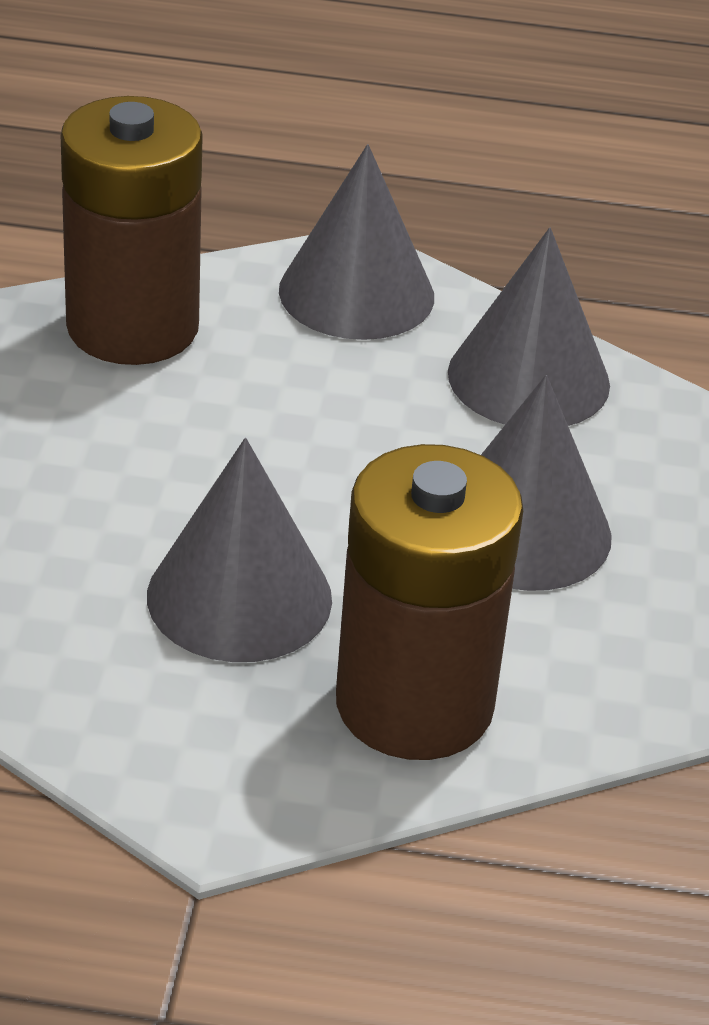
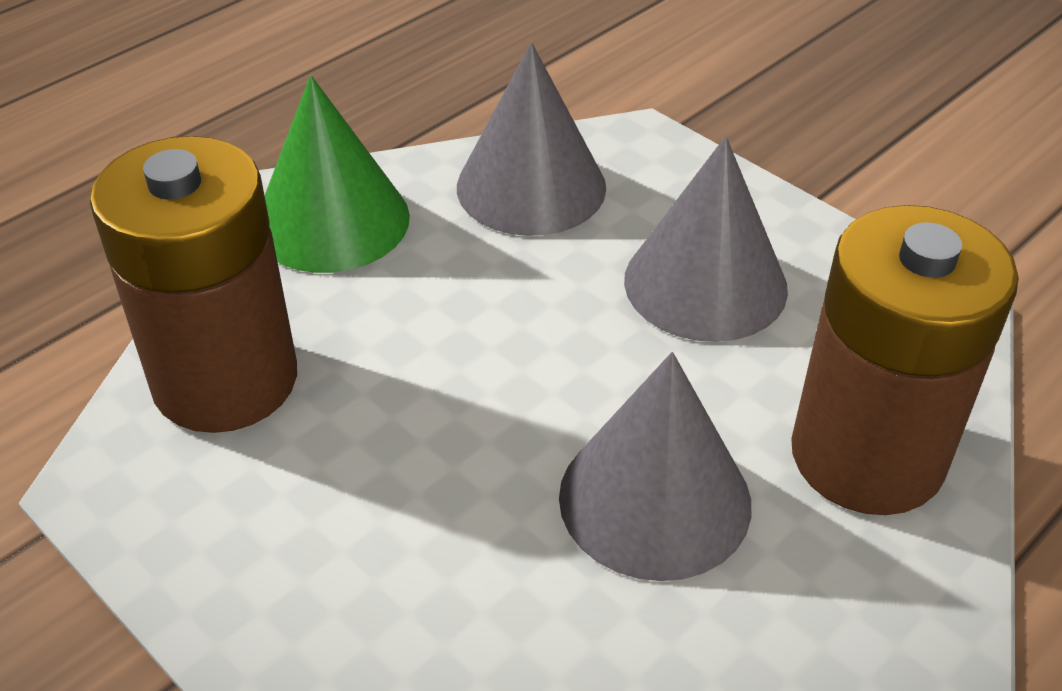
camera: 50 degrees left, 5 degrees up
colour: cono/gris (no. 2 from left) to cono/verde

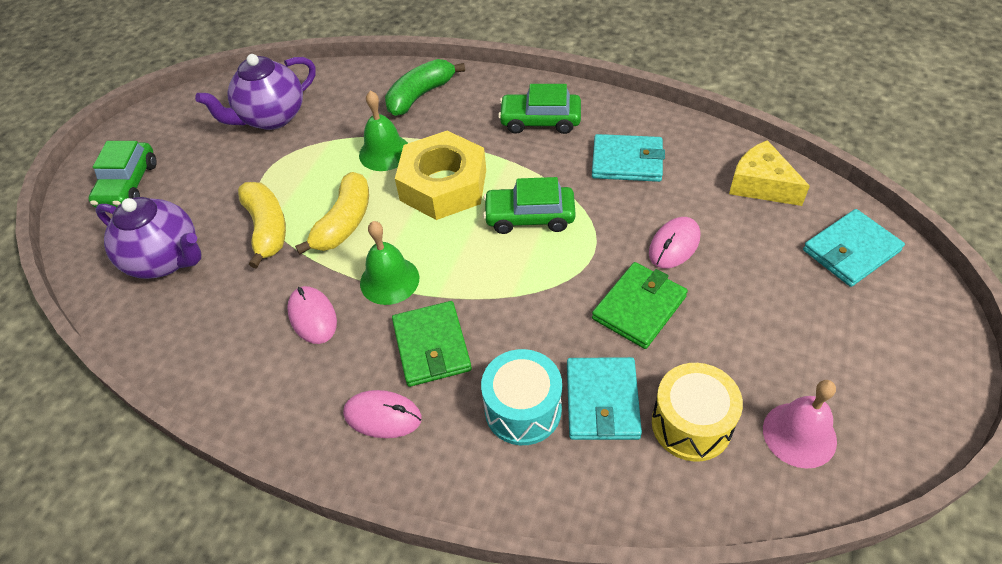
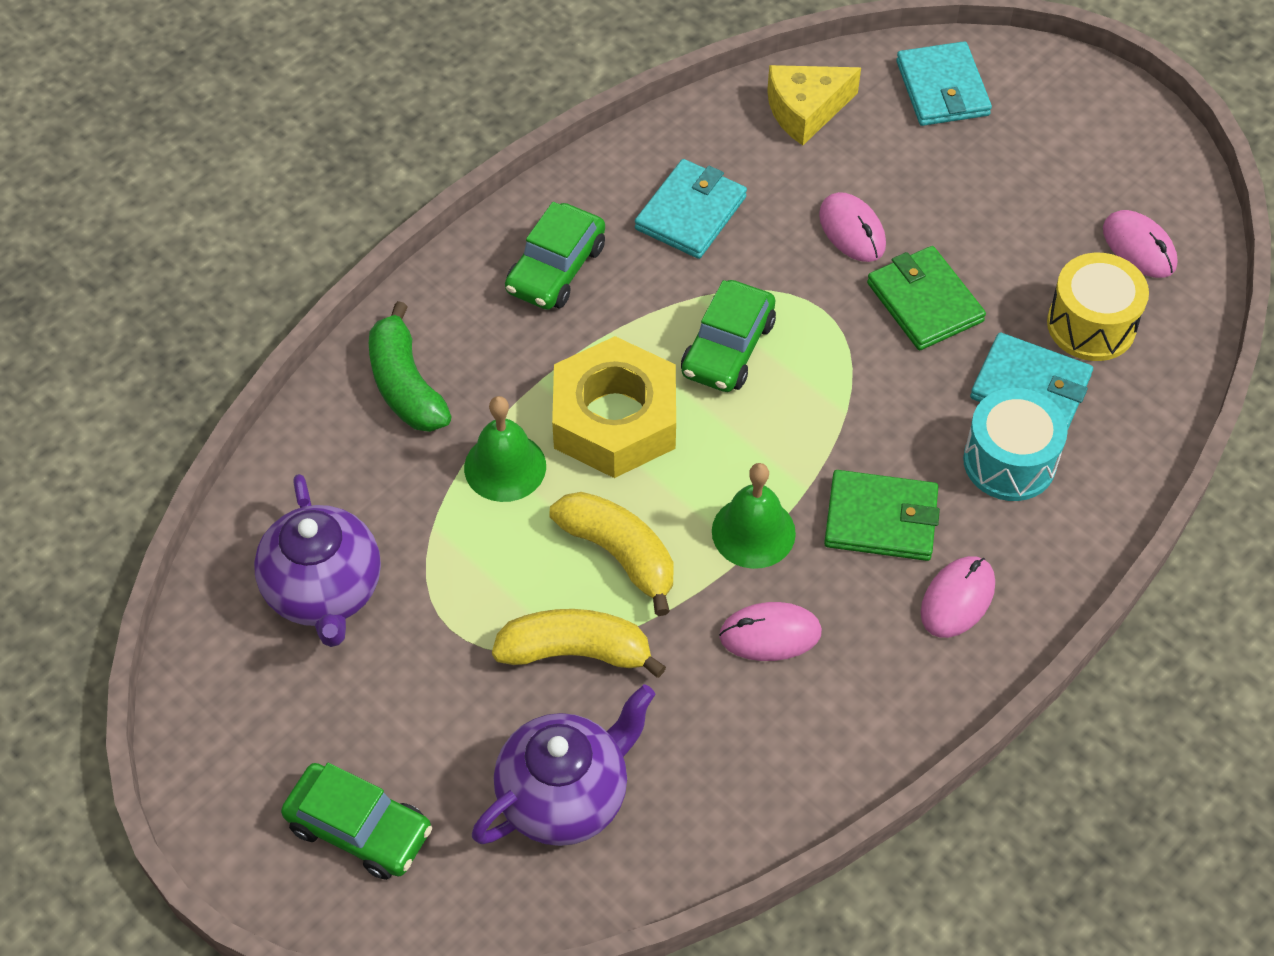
camera: 70 degrees left, 5 degrees up
exchanged: campana/rosa to ratón/rosa (no. 4 from left)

◆ What is required ◆
Repeat the full listing above exactly, with no pictures in the copy.

◆ Written answer ◆
camera: 50 degrees left, 5 degrees up
colour: cono/gris (no. 2 from left) to cono/verde

camera: 70 degrees left, 5 degrees up
exchanged: campana/rosa to ratón/rosa (no. 4 from left)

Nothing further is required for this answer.